## Action item
Could you give the listing again exactly, without its pictures?

## Dataset section
--*--

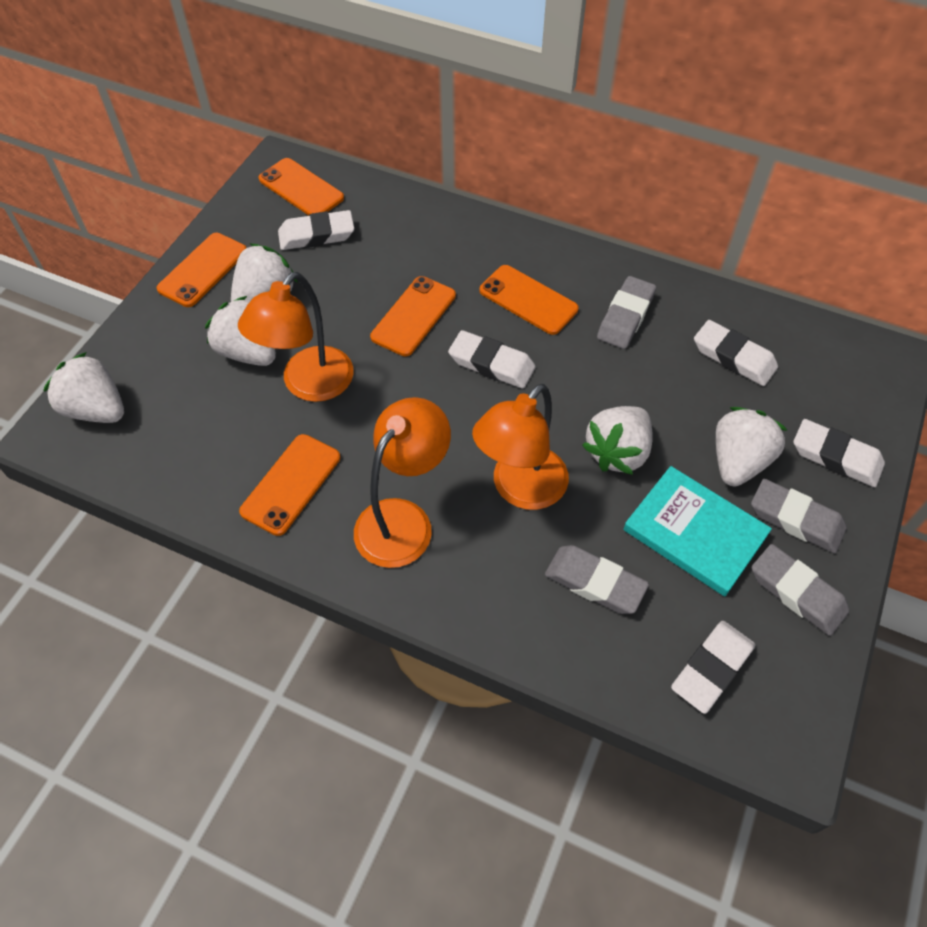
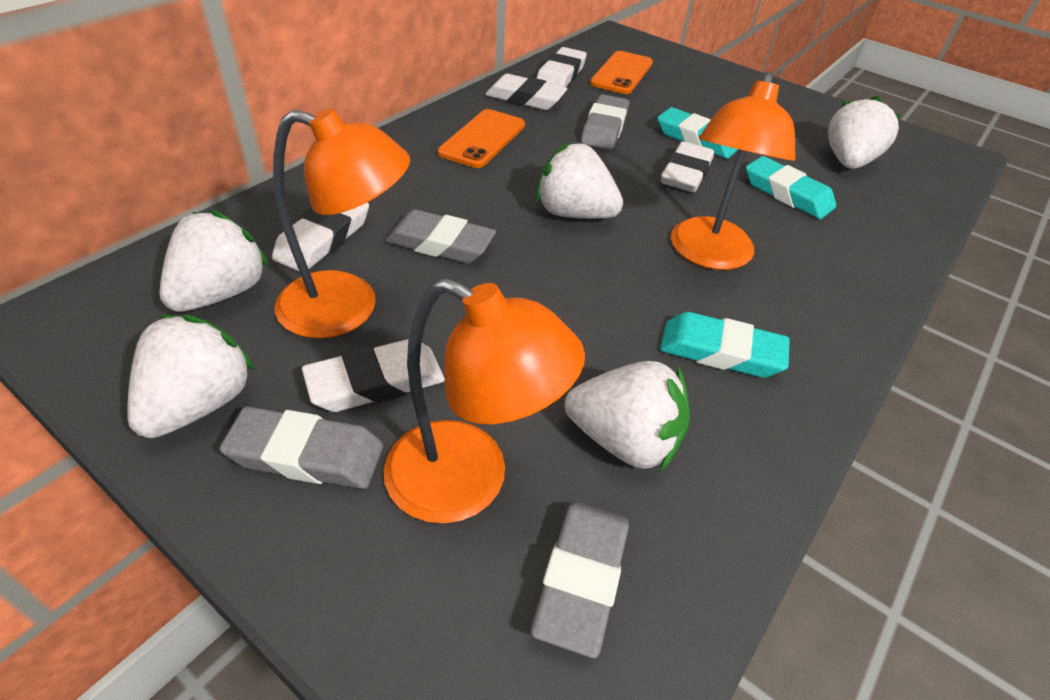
orange phone: 5 -> 2
turquoise book: 1 -> 0
turquoise eraser: 0 -> 3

--*--

## Your response
orange phone: 5 -> 2
turquoise book: 1 -> 0
turquoise eraser: 0 -> 3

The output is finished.